Data records:
▼
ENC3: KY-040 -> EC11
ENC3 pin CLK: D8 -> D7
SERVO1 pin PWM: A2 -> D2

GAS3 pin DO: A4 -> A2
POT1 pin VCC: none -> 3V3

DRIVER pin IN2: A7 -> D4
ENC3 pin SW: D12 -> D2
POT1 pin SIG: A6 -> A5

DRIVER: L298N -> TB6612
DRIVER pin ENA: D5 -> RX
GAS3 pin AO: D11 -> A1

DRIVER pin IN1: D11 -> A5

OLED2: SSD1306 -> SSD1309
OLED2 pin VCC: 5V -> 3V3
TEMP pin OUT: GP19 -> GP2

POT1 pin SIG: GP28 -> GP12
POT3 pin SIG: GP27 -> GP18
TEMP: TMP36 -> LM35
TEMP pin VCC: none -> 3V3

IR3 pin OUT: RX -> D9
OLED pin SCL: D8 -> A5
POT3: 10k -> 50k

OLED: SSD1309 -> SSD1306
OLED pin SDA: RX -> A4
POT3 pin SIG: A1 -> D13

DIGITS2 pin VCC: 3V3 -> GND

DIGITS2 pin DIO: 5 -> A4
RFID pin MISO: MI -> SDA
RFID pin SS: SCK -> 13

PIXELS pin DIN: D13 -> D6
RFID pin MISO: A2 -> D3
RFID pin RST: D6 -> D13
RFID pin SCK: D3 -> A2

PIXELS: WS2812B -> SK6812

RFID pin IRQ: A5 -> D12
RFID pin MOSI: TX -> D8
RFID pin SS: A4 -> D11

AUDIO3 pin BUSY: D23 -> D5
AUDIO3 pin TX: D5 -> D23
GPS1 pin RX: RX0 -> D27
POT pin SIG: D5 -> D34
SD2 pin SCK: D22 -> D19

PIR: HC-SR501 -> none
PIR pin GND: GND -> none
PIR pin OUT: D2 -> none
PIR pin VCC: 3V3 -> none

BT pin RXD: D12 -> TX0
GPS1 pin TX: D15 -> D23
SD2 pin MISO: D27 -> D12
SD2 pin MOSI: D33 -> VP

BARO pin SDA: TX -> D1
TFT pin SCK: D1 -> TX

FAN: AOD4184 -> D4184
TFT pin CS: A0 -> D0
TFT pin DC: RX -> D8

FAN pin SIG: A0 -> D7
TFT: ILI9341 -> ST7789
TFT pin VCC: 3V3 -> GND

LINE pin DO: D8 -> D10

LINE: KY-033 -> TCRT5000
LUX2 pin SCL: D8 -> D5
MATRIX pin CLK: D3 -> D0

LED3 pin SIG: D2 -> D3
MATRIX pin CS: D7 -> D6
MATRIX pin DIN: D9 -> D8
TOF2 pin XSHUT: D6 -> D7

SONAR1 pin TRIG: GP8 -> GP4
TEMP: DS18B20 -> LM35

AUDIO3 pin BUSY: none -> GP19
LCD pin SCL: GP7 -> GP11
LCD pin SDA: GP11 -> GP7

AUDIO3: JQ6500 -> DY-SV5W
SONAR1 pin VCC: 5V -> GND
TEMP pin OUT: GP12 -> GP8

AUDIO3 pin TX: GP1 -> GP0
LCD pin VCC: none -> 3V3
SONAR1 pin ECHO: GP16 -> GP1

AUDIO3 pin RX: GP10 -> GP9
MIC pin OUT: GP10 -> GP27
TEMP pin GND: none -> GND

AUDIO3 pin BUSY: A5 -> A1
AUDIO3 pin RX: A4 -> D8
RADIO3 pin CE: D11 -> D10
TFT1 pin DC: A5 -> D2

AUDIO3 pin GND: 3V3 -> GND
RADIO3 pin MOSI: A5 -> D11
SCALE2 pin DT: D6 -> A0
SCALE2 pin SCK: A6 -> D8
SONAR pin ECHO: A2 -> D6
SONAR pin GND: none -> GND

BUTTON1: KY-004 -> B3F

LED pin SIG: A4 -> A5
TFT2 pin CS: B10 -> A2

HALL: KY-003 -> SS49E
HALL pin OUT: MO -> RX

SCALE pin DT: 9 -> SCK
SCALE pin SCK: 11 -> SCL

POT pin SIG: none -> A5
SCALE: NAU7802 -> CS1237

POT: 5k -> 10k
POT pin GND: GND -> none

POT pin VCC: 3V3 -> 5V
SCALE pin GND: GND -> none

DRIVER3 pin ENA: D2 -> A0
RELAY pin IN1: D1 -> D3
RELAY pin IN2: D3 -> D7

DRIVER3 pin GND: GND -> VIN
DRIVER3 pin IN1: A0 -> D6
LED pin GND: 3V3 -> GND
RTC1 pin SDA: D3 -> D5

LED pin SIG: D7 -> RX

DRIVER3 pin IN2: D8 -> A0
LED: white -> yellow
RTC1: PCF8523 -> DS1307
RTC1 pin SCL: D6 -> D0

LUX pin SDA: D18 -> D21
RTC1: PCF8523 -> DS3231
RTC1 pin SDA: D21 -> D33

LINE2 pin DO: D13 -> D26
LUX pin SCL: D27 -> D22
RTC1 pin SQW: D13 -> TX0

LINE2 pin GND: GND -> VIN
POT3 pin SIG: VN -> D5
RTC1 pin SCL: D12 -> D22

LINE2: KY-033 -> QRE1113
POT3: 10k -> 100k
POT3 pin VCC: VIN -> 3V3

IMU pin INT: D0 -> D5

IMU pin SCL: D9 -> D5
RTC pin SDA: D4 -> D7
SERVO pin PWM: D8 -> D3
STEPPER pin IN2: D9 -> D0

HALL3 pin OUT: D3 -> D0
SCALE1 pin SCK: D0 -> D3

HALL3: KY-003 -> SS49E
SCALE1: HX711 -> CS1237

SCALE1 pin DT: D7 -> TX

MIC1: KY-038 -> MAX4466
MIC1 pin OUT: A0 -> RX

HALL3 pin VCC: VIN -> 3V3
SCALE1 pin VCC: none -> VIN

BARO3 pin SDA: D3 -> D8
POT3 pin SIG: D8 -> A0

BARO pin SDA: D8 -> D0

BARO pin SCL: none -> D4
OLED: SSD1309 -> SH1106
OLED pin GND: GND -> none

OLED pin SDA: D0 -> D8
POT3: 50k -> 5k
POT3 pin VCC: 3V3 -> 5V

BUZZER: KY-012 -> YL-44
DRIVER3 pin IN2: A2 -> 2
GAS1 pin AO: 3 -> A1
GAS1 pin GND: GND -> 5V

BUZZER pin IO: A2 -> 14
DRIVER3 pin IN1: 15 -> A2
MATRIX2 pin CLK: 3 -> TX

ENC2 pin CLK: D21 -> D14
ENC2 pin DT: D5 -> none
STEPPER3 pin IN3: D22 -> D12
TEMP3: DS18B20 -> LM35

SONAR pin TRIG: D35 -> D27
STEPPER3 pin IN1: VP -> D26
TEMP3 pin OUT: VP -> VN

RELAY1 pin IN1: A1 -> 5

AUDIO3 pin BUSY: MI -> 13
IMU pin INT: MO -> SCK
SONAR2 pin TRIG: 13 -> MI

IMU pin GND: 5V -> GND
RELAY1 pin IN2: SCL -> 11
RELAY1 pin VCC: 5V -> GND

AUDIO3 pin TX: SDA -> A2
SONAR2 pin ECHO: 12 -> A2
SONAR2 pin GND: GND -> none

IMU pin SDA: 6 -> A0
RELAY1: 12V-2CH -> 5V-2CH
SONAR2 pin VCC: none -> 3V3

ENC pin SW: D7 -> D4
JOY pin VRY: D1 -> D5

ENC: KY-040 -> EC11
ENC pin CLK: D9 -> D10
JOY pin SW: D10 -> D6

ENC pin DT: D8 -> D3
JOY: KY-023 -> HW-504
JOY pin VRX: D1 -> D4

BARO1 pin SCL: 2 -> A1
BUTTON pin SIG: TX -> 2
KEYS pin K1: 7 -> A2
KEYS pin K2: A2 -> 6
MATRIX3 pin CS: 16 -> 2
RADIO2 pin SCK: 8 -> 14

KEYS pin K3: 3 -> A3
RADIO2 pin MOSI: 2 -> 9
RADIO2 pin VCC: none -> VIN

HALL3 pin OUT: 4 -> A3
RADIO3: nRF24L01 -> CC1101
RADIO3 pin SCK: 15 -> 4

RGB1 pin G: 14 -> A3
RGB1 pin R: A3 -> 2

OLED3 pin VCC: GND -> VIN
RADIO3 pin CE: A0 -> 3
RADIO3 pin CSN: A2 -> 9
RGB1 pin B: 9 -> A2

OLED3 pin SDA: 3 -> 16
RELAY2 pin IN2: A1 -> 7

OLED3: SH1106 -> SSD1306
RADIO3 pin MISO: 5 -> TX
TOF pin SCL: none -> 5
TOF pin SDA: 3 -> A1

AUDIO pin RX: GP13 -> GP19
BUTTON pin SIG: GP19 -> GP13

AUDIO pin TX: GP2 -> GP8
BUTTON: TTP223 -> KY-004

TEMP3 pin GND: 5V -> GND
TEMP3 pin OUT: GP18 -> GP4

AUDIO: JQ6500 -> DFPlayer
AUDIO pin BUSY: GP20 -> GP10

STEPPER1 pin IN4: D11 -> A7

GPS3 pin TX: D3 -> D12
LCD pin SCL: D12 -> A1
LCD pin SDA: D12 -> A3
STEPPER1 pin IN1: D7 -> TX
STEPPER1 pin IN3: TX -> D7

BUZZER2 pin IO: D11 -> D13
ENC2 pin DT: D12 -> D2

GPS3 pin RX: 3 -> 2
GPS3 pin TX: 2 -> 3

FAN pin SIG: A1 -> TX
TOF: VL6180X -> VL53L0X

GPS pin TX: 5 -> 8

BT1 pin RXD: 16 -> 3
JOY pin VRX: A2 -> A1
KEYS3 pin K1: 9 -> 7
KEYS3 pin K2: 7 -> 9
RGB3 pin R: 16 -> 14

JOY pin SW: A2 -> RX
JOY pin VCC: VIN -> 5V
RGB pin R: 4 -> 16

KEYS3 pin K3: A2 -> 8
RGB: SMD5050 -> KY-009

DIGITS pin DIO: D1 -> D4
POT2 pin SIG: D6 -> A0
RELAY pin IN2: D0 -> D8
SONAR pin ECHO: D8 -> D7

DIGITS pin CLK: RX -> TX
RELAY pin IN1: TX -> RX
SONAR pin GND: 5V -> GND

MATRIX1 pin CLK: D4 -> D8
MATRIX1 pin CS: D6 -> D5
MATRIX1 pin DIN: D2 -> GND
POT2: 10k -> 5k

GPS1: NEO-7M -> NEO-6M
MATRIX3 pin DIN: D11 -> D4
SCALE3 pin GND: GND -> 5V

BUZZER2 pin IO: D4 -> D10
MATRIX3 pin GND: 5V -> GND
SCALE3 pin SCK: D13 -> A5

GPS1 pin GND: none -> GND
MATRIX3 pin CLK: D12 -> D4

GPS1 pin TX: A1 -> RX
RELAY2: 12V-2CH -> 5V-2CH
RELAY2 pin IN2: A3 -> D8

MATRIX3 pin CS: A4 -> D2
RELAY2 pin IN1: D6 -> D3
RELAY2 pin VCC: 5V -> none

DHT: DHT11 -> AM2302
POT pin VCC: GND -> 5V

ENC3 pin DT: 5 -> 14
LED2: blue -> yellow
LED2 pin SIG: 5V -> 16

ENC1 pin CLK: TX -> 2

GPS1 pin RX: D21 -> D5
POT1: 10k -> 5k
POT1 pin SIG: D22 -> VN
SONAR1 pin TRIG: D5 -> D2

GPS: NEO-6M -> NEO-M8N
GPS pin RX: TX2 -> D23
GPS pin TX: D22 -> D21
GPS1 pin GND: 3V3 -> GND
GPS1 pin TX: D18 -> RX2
▲
EXERCISE REQUIREMENTS> Pull every line that holds the string "ECHO" out of the records.

RESPONSE TO THE EXERCISE>
SONAR1 pin ECHO: GP16 -> GP1
SONAR pin ECHO: A2 -> D6
SONAR2 pin ECHO: 12 -> A2
SONAR pin ECHO: D8 -> D7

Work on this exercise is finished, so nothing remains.